-------- Data provided
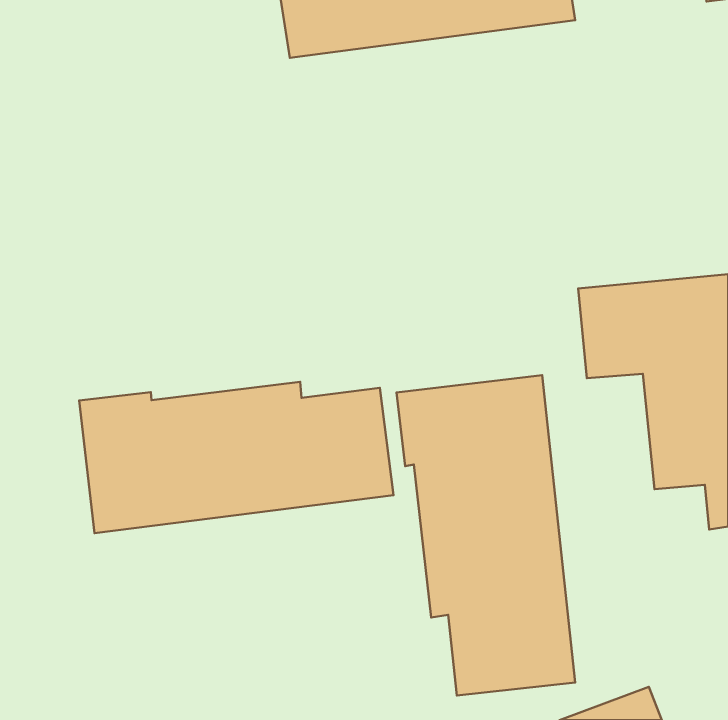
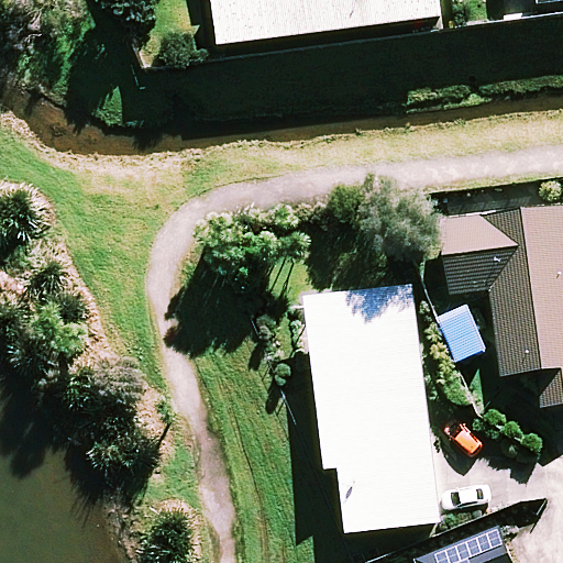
building: [79,382,393,533] -> none

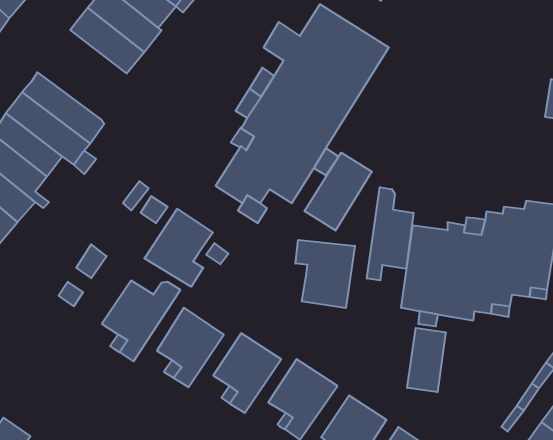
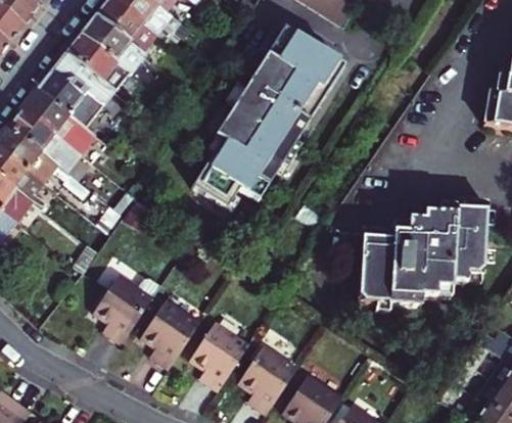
building: none -> [36,56,113,134]
building: [305,153,372,231] -> none
building: [367,187,414,280] -> none
building: [144,209,213,287] -> none
building: [295,240,355,308] -> none
building: [407,328,446,392] -> none

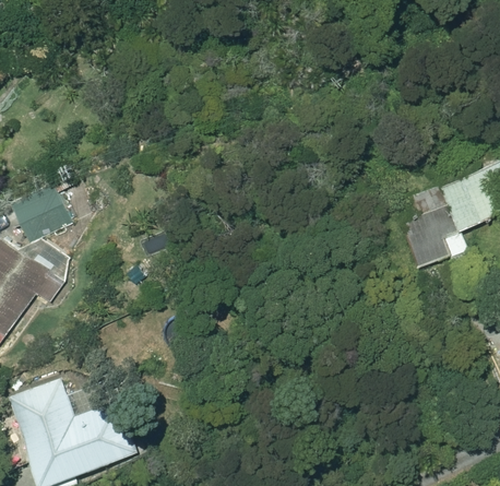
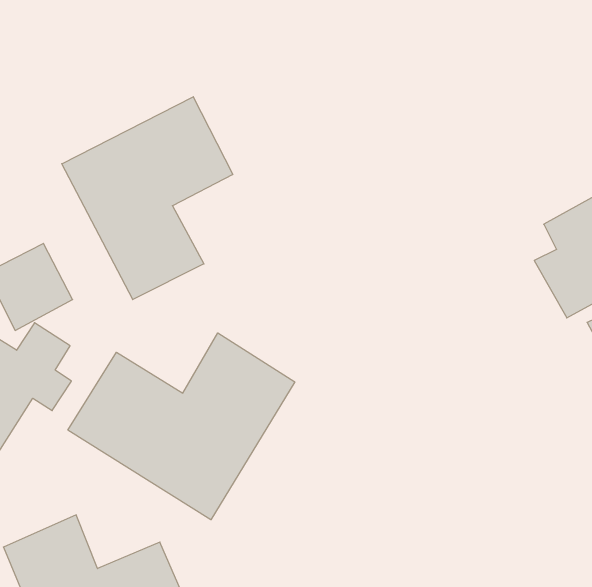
building: none -> [62,97,233,300]
building: none -> [68,333,295,520]

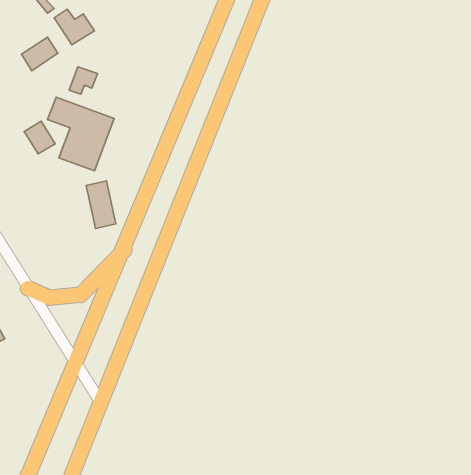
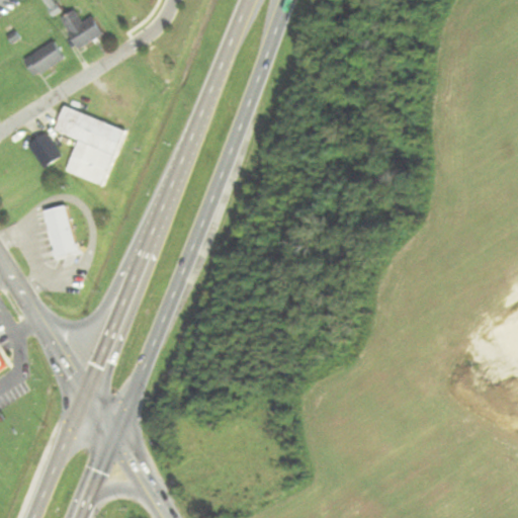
building: [69,67,97,94] -> none
building: [86,181,116,229] -> [44,203,76,255]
----------------
### Requirement
Go through the listing above, and whenever a line holds the word "none", copy it.

### Answer to the problem
building: [79,382,393,533] -> none
building: none -> [36,56,113,134]
building: [305,153,372,231] -> none
building: [367,187,414,280] -> none
building: [144,209,213,287] -> none
building: [295,240,355,308] -> none
building: [407,328,446,392] -> none
building: none -> [62,97,233,300]
building: none -> [68,333,295,520]
building: [69,67,97,94] -> none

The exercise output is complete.